Restate, word for word, the lines from the opening line of the data through the line containing "(orange) <81, 295>", both included, and nothing else.

BEGIN

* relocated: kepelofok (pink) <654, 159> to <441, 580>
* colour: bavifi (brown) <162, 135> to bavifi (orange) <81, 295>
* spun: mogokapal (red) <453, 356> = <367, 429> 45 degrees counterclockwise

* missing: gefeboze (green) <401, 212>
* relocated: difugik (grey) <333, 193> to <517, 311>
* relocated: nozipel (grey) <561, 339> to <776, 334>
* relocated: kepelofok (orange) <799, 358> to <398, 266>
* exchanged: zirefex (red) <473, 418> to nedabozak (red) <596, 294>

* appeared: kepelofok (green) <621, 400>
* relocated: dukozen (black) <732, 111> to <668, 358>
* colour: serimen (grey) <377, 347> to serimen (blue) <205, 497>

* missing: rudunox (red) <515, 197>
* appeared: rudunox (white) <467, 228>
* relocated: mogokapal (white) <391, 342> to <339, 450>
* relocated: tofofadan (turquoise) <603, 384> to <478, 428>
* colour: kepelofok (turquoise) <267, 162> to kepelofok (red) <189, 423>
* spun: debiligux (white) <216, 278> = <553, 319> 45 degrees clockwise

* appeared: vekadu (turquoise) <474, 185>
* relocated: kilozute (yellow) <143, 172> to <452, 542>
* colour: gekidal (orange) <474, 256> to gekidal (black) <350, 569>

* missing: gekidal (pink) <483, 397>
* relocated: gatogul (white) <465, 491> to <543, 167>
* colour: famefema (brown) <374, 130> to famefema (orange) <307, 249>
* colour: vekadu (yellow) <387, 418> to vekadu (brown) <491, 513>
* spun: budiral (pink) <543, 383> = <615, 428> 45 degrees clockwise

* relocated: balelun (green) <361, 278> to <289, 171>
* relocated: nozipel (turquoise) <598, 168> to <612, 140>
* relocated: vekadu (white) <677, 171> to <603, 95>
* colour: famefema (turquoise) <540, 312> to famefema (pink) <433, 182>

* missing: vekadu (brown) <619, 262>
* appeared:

END

### Solution to the problem
* relocated: kepelofok (pink) <654, 159> to <441, 580>
* colour: bavifi (brown) <162, 135> to bavifi (orange) <81, 295>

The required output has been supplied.